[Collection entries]
▬▬▬▬▬▬
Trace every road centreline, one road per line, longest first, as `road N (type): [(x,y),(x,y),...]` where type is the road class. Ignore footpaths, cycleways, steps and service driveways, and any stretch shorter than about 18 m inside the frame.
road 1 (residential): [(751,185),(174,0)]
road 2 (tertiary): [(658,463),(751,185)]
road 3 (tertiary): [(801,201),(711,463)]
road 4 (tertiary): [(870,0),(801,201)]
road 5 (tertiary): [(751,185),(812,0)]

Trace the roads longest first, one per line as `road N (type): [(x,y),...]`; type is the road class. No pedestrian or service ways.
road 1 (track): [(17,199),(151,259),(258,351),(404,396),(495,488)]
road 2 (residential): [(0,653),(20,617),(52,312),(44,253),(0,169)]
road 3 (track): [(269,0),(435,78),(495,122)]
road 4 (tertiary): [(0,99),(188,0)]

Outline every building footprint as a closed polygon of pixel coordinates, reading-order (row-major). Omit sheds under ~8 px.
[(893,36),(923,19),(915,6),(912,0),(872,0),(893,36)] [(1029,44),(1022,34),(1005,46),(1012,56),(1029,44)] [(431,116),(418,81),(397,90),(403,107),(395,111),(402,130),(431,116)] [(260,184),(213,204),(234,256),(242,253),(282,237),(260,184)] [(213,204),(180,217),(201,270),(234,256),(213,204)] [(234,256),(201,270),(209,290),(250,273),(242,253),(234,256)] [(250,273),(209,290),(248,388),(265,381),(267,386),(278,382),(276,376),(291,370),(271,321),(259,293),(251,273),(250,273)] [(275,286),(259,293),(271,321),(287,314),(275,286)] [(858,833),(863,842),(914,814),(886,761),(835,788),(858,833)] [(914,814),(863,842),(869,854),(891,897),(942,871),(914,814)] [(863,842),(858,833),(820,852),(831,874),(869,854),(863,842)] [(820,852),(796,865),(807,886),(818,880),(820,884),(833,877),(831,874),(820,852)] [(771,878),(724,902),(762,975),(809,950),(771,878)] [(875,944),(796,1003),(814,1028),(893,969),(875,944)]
▬▬▬▬▬▬
▶ **WHAT YOU ARE ASKED TO DO**: Nothing but the lines from the one with "Outline every building" through the end of the data above should be repeated, each exactly as it stands.

▶ **ANSWER TO THIS TASK**:
Outline every building footprint as a closed polygon of pixel coordinates, reading-order (row-major). Omit sheds under ~8 px.
[(893,36),(923,19),(915,6),(912,0),(872,0),(893,36)] [(1029,44),(1022,34),(1005,46),(1012,56),(1029,44)] [(431,116),(418,81),(397,90),(403,107),(395,111),(402,130),(431,116)] [(260,184),(213,204),(234,256),(242,253),(282,237),(260,184)] [(213,204),(180,217),(201,270),(234,256),(213,204)] [(234,256),(201,270),(209,290),(250,273),(242,253),(234,256)] [(250,273),(209,290),(248,388),(265,381),(267,386),(278,382),(276,376),(291,370),(271,321),(259,293),(251,273),(250,273)] [(275,286),(259,293),(271,321),(287,314),(275,286)] [(858,833),(863,842),(914,814),(886,761),(835,788),(858,833)] [(914,814),(863,842),(869,854),(891,897),(942,871),(914,814)] [(863,842),(858,833),(820,852),(831,874),(869,854),(863,842)] [(820,852),(796,865),(807,886),(818,880),(820,884),(833,877),(831,874),(820,852)] [(771,878),(724,902),(762,975),(809,950),(771,878)] [(875,944),(796,1003),(814,1028),(893,969),(875,944)]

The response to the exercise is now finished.